— START Stored rows —

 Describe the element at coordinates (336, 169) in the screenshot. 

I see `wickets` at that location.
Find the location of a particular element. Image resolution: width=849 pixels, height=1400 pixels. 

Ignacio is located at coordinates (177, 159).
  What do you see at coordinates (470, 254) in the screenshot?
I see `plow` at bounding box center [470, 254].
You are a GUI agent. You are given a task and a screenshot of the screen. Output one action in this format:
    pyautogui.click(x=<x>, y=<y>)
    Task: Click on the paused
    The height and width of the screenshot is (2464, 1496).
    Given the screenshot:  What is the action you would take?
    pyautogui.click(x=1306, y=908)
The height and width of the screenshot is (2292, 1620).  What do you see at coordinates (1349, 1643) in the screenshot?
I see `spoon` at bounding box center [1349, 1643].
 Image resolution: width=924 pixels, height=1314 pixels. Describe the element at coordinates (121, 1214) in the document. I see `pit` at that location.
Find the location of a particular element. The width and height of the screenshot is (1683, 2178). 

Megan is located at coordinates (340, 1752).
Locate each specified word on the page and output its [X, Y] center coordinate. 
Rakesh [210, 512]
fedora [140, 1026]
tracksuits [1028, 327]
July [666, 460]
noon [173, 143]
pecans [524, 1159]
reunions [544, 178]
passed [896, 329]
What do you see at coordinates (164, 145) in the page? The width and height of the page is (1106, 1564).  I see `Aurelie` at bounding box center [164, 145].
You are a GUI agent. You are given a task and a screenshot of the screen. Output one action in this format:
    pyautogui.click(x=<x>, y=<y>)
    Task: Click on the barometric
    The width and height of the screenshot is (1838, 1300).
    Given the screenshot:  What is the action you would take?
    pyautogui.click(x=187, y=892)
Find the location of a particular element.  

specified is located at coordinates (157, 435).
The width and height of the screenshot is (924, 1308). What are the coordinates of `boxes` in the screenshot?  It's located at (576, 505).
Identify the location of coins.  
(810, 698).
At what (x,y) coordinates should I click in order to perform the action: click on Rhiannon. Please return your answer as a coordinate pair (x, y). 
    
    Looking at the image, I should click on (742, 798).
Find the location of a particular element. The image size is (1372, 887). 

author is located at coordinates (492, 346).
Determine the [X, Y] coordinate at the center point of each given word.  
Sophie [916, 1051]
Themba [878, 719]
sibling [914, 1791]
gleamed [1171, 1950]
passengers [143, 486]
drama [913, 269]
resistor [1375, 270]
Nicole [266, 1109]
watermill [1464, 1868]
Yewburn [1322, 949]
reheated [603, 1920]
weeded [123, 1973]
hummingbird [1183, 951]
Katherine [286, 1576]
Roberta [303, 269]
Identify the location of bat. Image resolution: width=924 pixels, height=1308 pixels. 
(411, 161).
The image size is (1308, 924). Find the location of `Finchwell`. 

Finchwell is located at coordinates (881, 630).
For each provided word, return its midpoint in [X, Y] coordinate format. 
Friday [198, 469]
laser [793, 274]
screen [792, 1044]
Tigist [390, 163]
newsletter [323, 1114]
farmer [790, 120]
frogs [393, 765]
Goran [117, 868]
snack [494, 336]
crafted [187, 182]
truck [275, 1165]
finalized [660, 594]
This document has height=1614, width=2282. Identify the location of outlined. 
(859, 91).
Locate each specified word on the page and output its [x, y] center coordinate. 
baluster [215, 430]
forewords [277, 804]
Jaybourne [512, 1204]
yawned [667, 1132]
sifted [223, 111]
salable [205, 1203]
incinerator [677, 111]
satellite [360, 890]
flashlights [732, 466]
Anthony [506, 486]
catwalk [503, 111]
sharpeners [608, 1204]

— END Stored rows —

## Problem
Return every line above that contains the string "should", matching case exactly.

## Task solution
At what (x,y) coordinates should I click in order to perform the action: click on Rhiannon. Please return your answer as a coordinate pair (x, y). 
    Looking at the image, I should click on (742, 798).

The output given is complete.